● **Work order**: The lines to copy are those in the records below that hold the word "none".

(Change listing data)
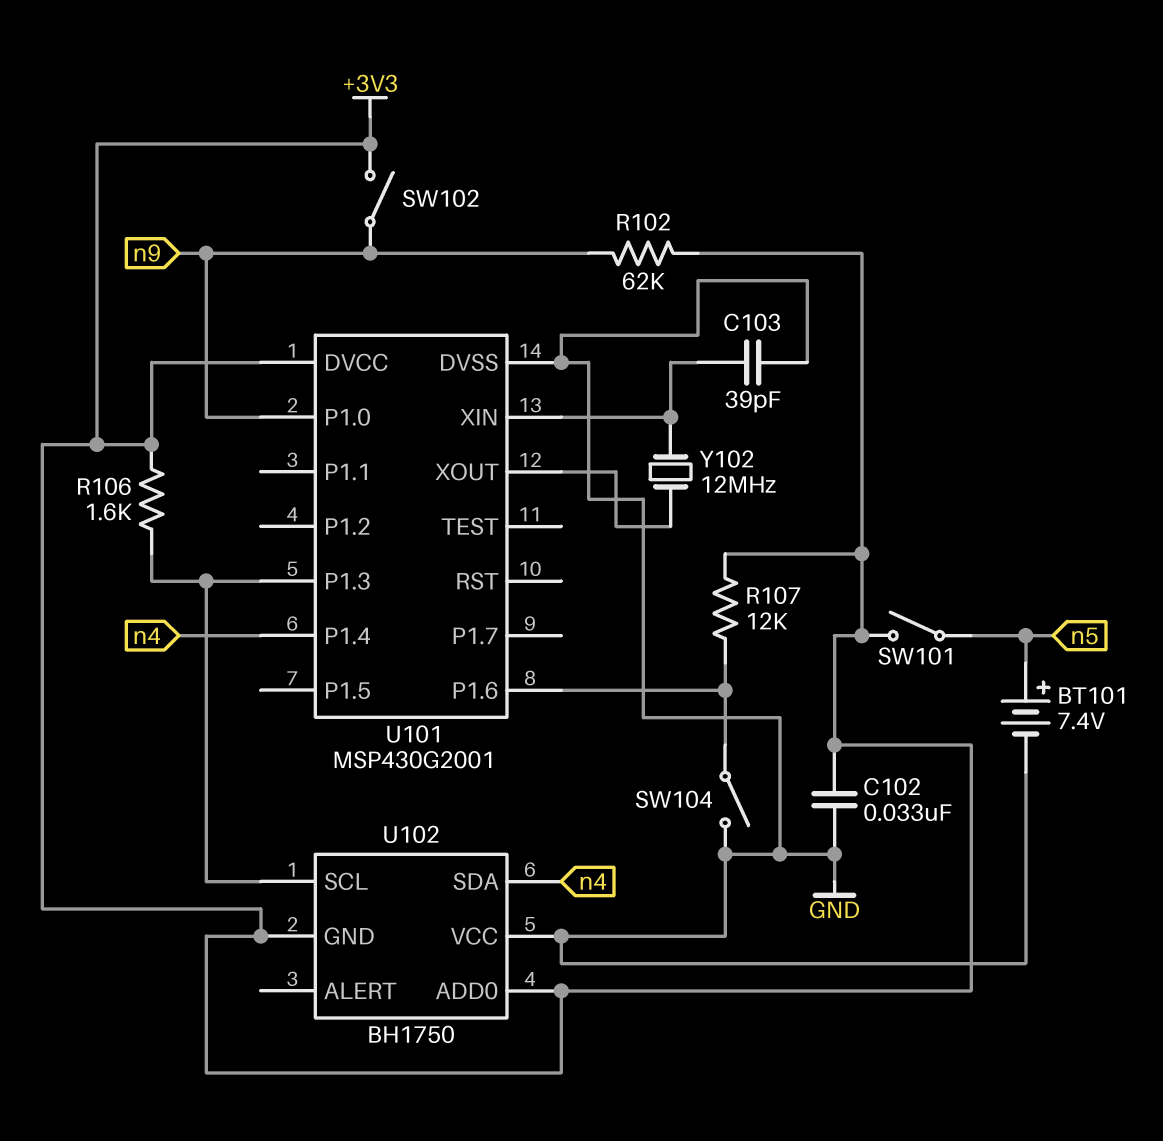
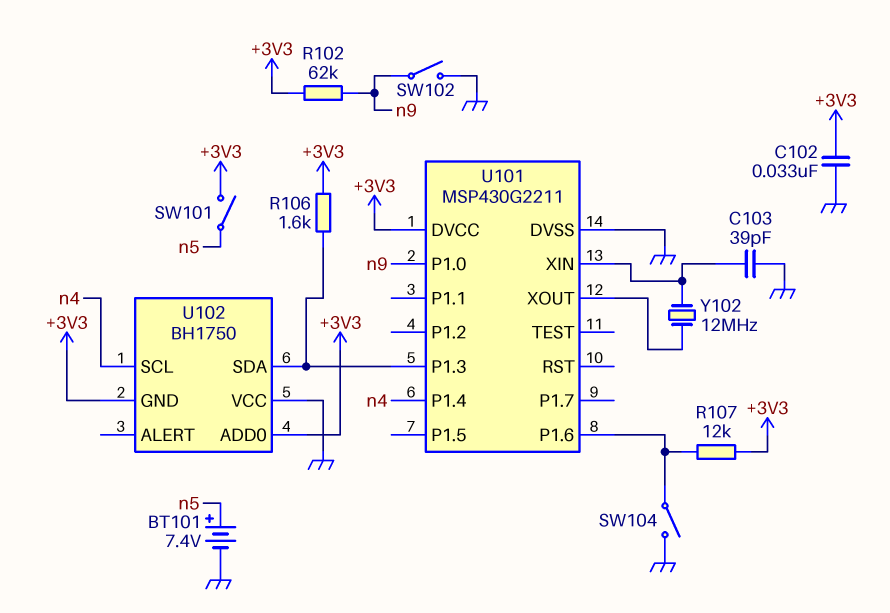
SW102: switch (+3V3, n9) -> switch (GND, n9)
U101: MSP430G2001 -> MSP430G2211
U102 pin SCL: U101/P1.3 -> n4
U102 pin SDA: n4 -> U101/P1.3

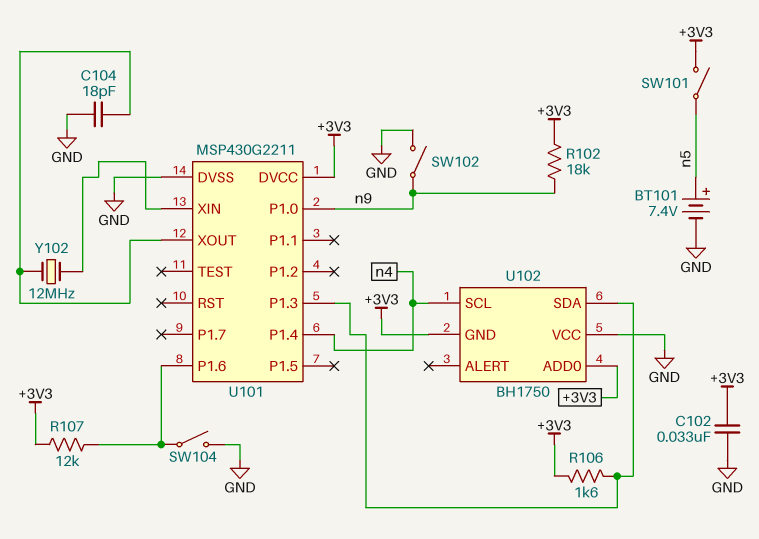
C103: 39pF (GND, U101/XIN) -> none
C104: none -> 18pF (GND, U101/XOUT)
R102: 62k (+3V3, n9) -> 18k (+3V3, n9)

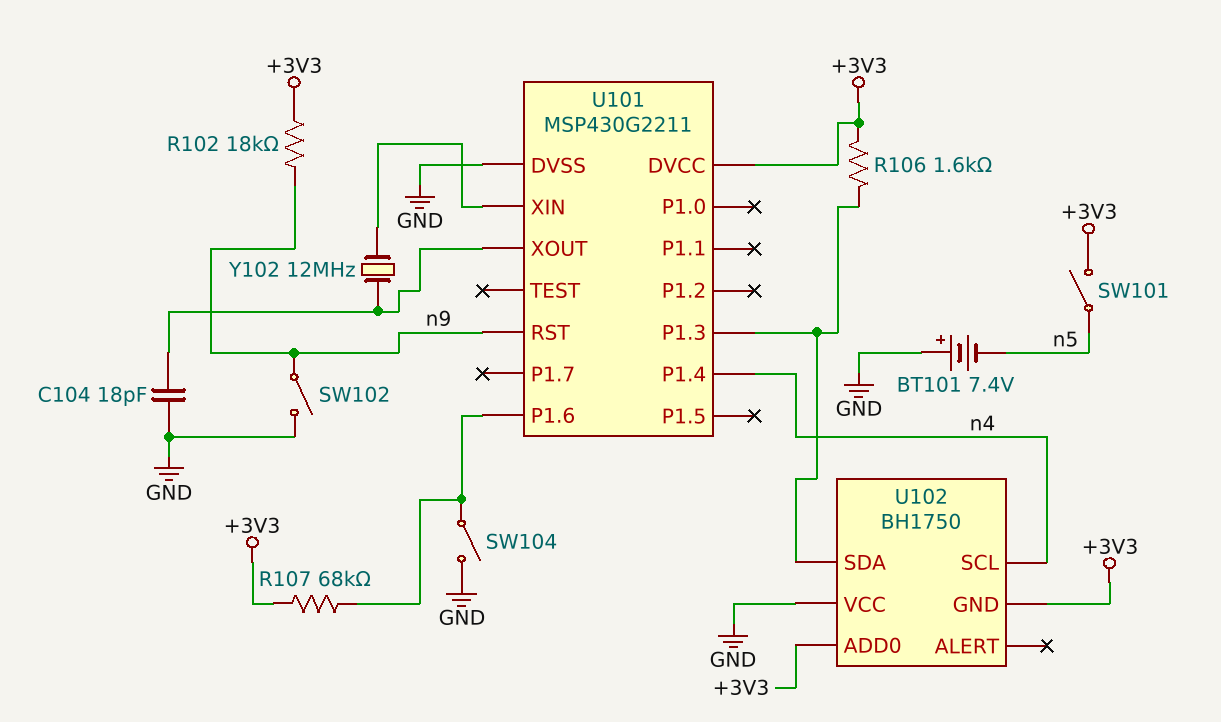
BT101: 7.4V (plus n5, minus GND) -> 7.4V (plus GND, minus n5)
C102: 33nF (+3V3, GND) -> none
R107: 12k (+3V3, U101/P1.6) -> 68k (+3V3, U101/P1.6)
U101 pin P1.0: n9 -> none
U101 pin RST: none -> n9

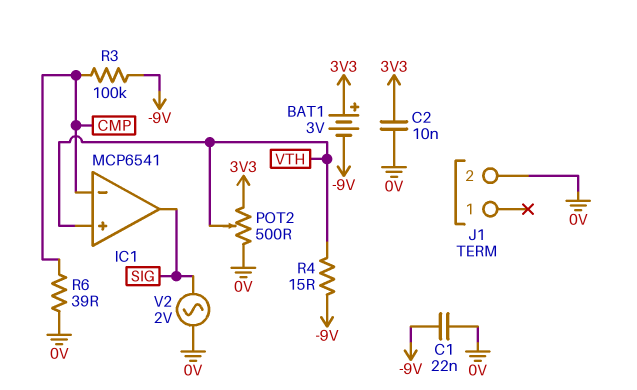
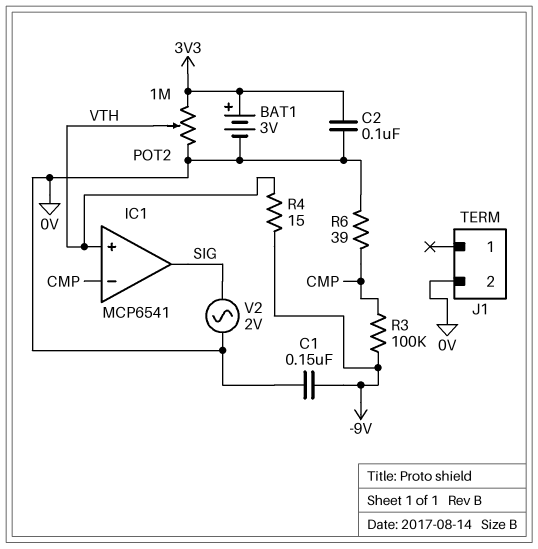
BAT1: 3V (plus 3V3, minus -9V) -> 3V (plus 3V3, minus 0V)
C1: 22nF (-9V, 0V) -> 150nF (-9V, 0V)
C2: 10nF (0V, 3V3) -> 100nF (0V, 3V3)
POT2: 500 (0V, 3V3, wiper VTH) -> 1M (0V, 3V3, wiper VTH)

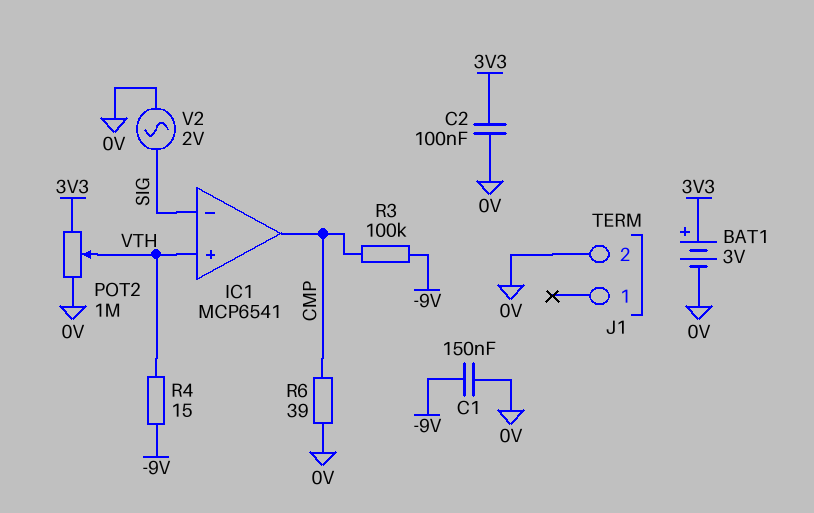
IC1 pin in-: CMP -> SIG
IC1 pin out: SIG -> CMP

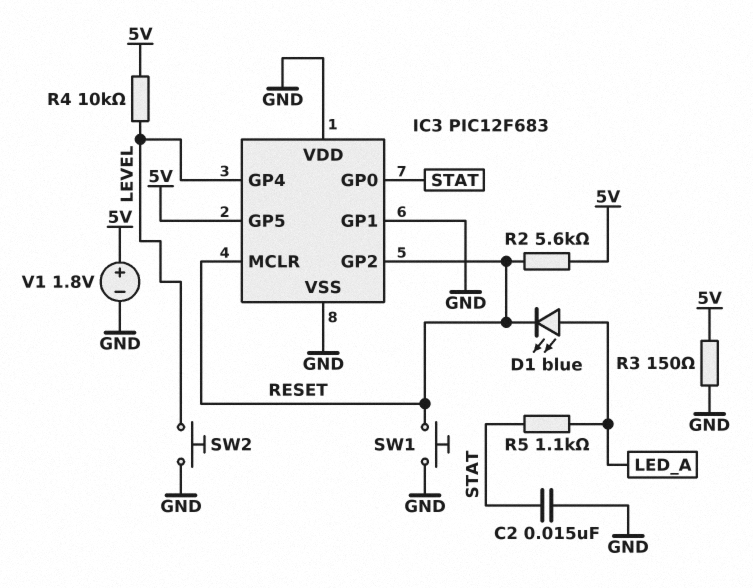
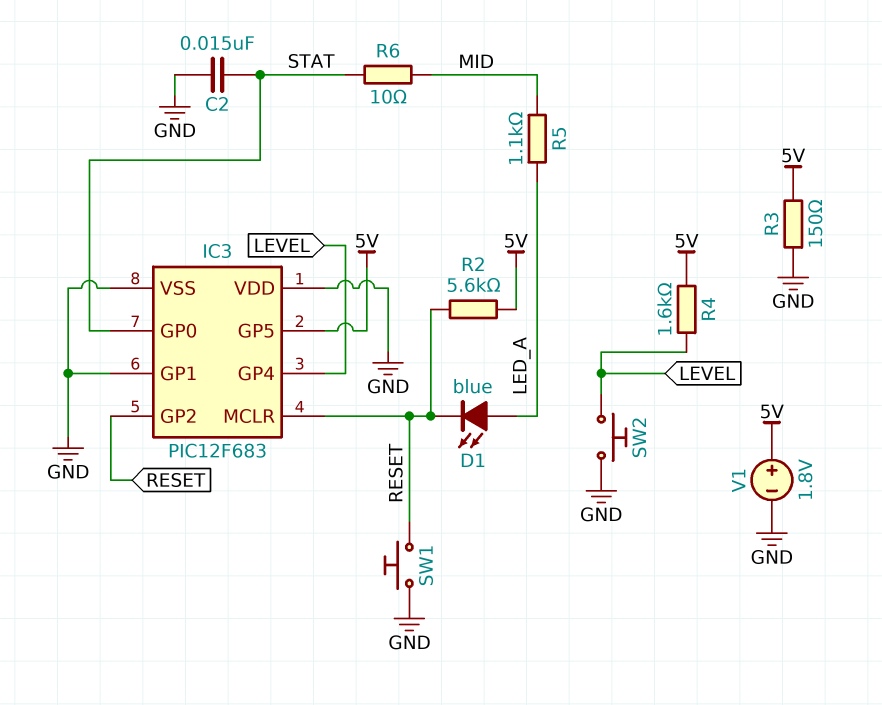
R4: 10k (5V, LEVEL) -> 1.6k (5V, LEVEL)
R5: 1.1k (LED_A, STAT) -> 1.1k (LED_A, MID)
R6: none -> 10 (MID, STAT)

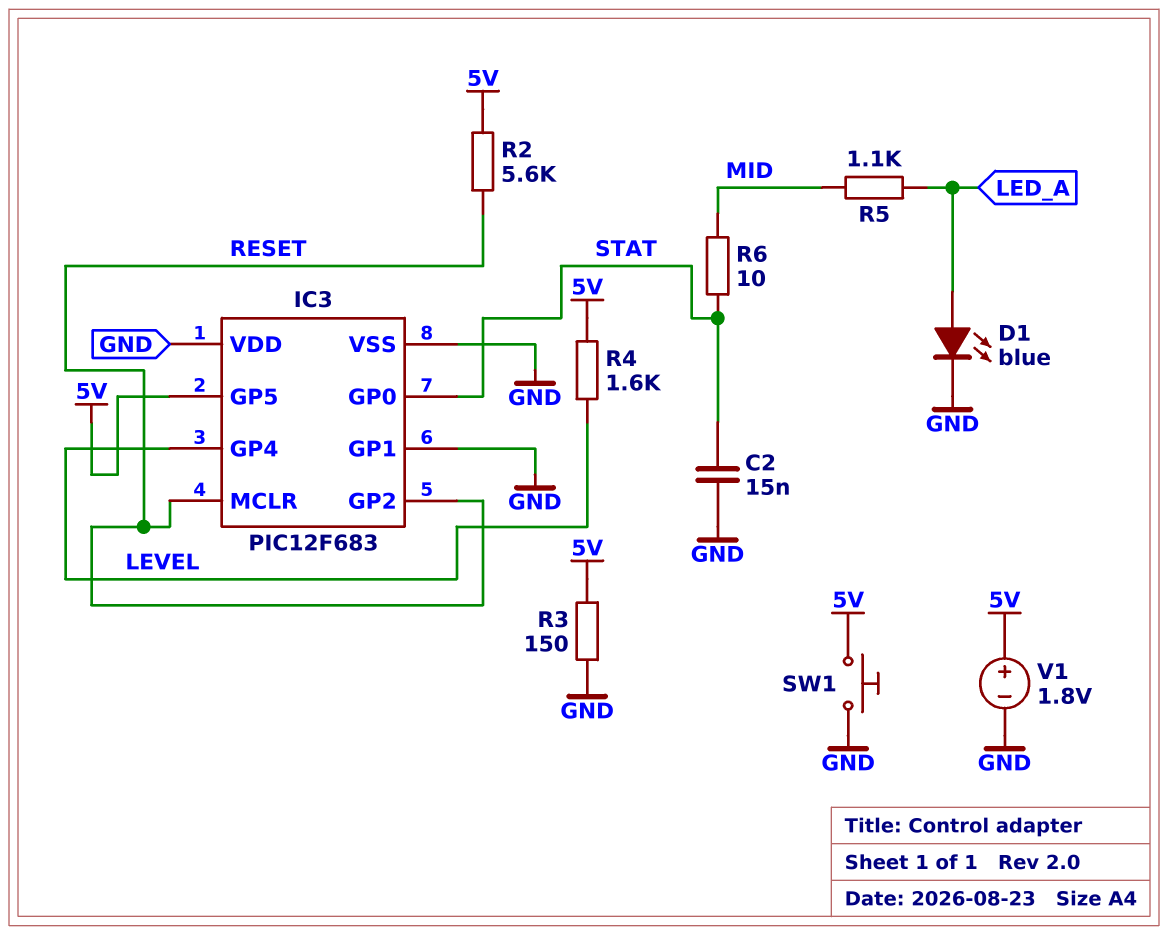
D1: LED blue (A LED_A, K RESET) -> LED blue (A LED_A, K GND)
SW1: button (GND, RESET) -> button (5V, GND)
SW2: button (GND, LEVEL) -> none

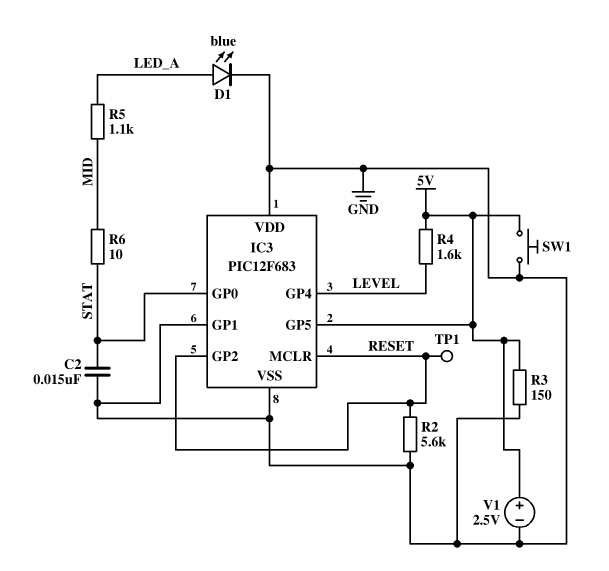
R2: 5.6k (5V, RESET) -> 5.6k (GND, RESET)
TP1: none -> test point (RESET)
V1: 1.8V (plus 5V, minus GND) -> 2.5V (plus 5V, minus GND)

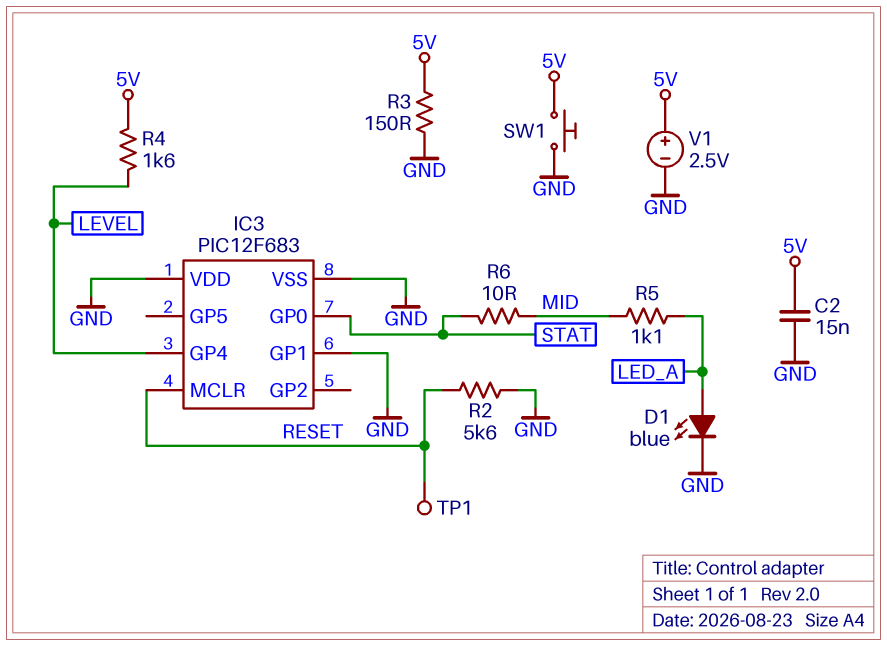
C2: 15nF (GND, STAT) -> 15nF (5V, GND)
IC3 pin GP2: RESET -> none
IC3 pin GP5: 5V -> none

● **Answer box**:
C103: 39pF (GND, U101/XIN) -> none
C104: none -> 18pF (GND, U101/XOUT)
C102: 33nF (+3V3, GND) -> none
U101 pin P1.0: n9 -> none
U101 pin RST: none -> n9
R6: none -> 10 (MID, STAT)
SW2: button (GND, LEVEL) -> none
TP1: none -> test point (RESET)
IC3 pin GP2: RESET -> none
IC3 pin GP5: 5V -> none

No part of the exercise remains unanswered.